INSTRUCTIONS FOR THE TASK =
The answer must consist solely of the lines from the one containing "cyan semicircle: (30, 43) -> (48, 33), moved" through the last line of the records, set down exactly and without any pictures.

DATA PROVIDED =
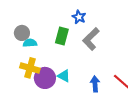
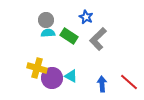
gray circle: (22, 33) -> (46, 20), moved
green rectangle: (62, 36) -> (69, 36), turned -72
cyan semicircle: (30, 43) -> (48, 33), moved

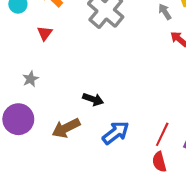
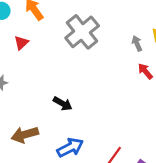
black arrow: (93, 99) -> (63, 104), moved

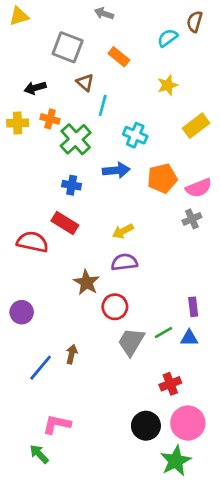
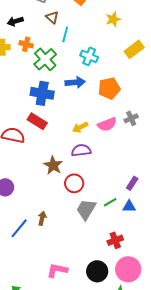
blue cross: (72, 185) -> (42, 93), size x1.6
pink semicircle: (199, 188) -> (107, 124), moved
purple rectangle: (193, 307) -> (132, 183), turned 40
pink L-shape: (57, 424) -> (57, 270), moved

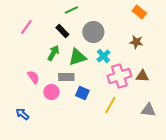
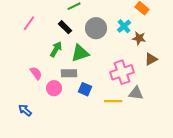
cyan cross: (103, 56) -> (124, 26), moved
brown triangle: (142, 76) -> (151, 59), moved, turned -32
yellow line: (110, 105) -> (113, 101), turned 60
gray triangle: (148, 110) -> (136, 93), moved

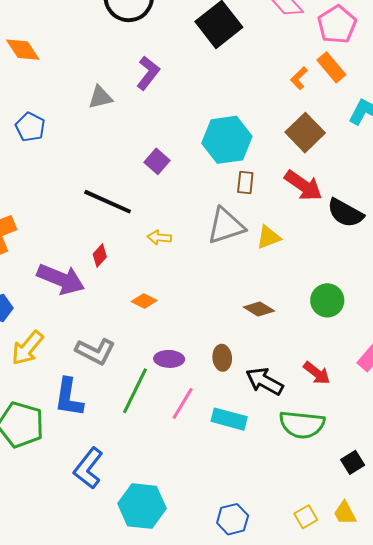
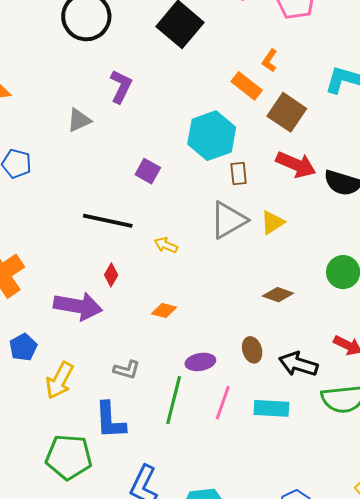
orange rectangle: (331, 67) -> (247, 86), moved
yellow arrow: (159, 237) -> (166, 245), turned 30
gray L-shape: (95, 351) -> (127, 370), size x0.7

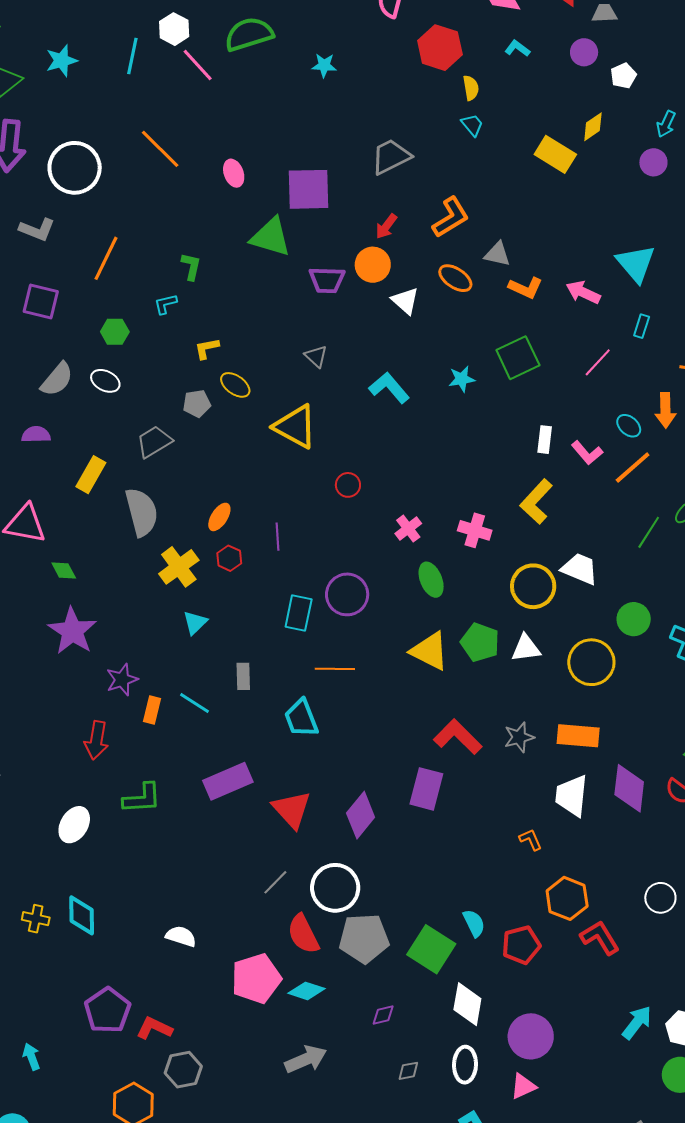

RESPONSE TO THIS EXERCISE =
cyan semicircle: (30, 43) -> (48, 33), moved

black arrow: (93, 99) -> (63, 104), moved

blue cross: (72, 185) -> (42, 93), size x1.6
pink semicircle: (199, 188) -> (107, 124), moved
purple rectangle: (193, 307) -> (132, 183), turned 40
pink L-shape: (57, 424) -> (57, 270), moved

cyan cross: (103, 56) -> (124, 26), moved
brown triangle: (142, 76) -> (151, 59), moved, turned -32
yellow line: (110, 105) -> (113, 101), turned 60
gray triangle: (148, 110) -> (136, 93), moved

orange rectangle: (331, 67) -> (247, 86), moved
yellow arrow: (159, 237) -> (166, 245), turned 30
gray L-shape: (95, 351) -> (127, 370), size x0.7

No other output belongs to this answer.